Object transformation records:
####################
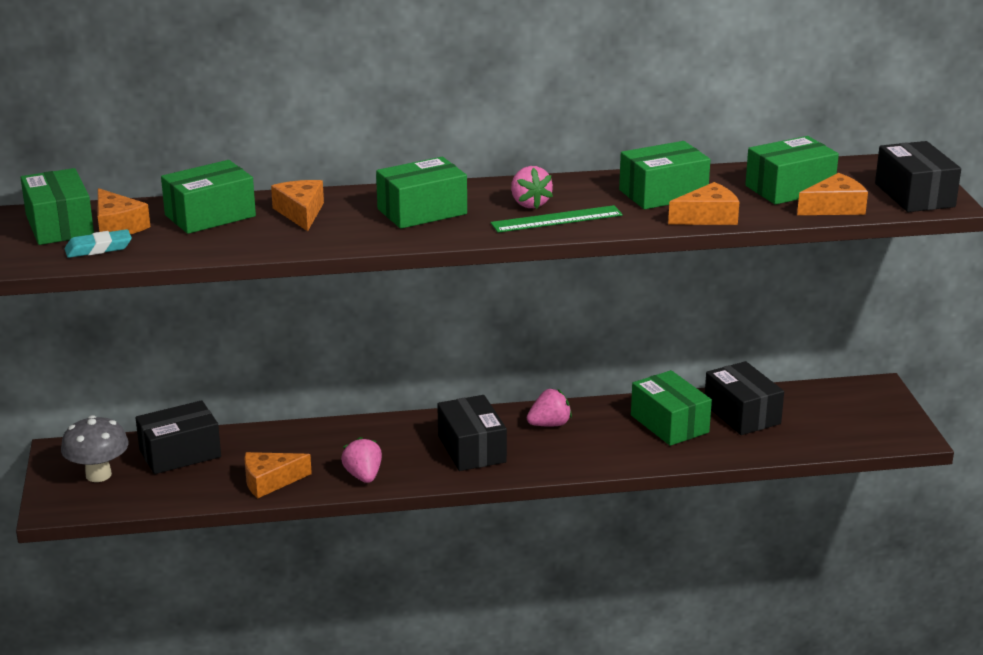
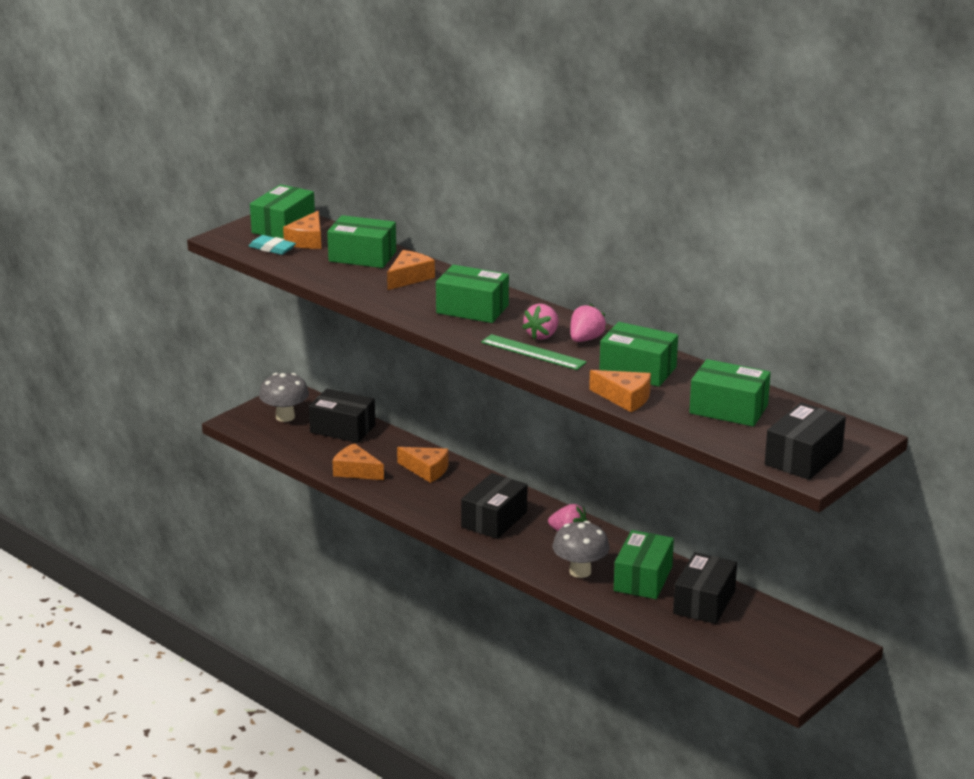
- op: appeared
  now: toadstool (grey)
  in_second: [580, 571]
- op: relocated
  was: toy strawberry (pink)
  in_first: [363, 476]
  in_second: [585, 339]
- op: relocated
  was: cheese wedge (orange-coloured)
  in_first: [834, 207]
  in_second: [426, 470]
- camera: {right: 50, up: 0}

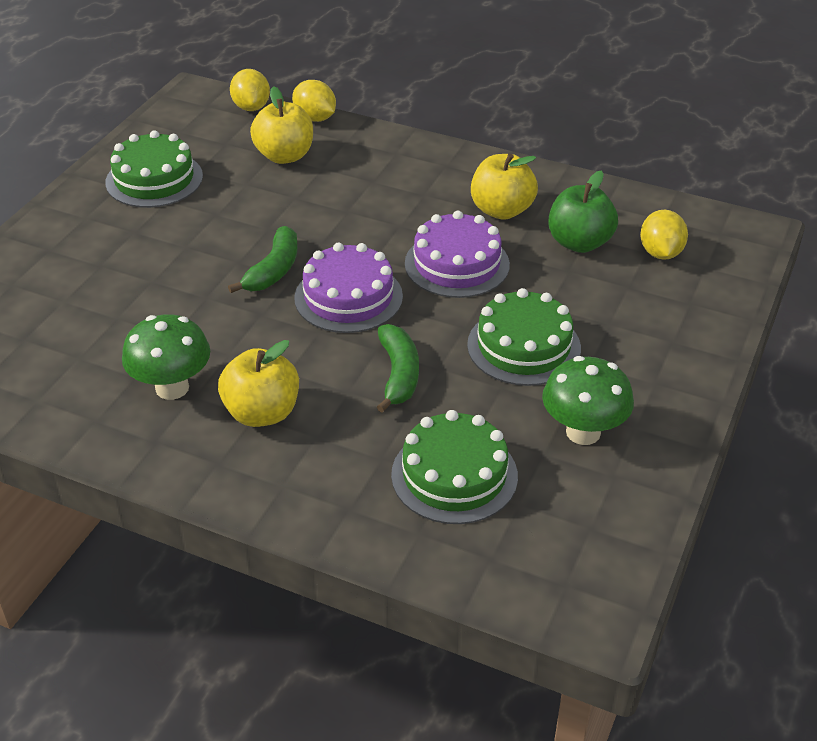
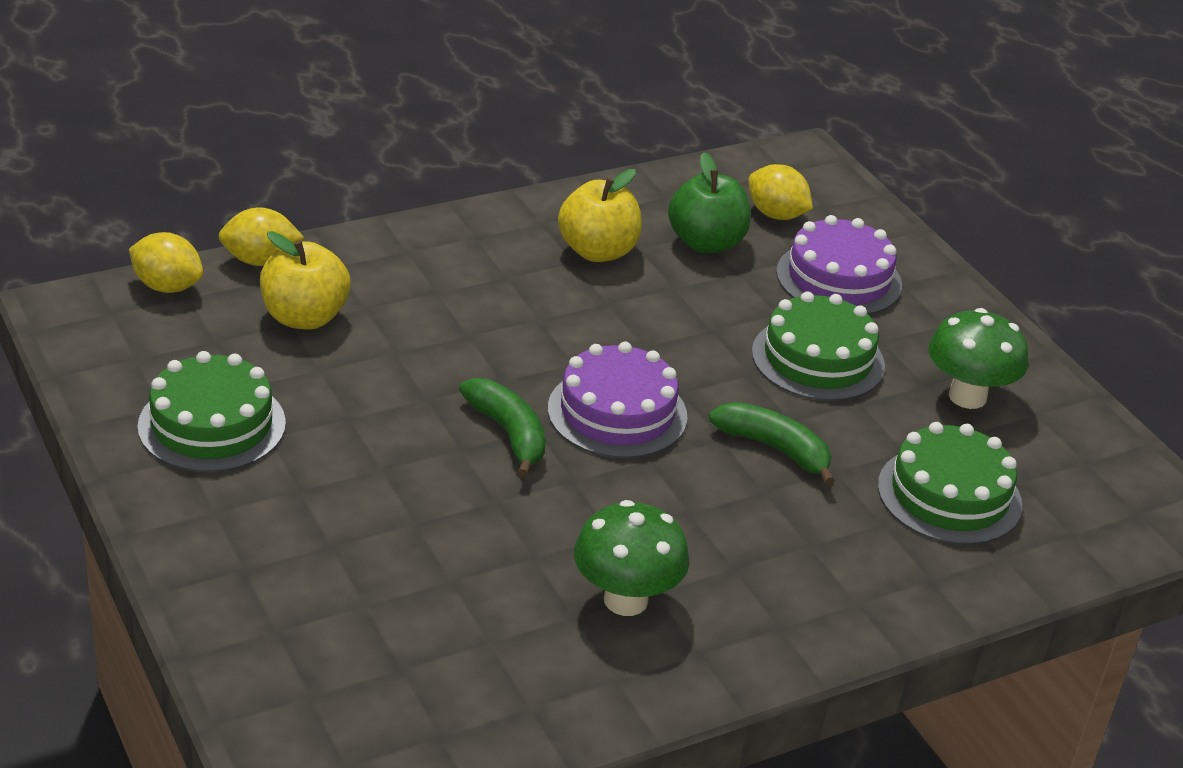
- op: missing
  was: toy apple (bright yellow)
  in_first: [262, 413]
- op: relocated
  was: cake (royal purple)
  in_first: [457, 264]
  in_second: [839, 279]
- camera: {right: -55, up: -5}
####################
▸ The task:
Only the wording of the records is wanted: copy it all exactly and omit the pictures.

▸ The answer:
- op: appeared
  now: toadstool (grey)
  in_second: [580, 571]
- op: relocated
  was: toy strawberry (pink)
  in_first: [363, 476]
  in_second: [585, 339]
- op: relocated
  was: cheese wedge (orange-coloured)
  in_first: [834, 207]
  in_second: [426, 470]
- camera: {right: 50, up: 0}

- op: missing
  was: toy apple (bright yellow)
  in_first: [262, 413]
- op: relocated
  was: cake (royal purple)
  in_first: [457, 264]
  in_second: [839, 279]
- camera: {right: -55, up: -5}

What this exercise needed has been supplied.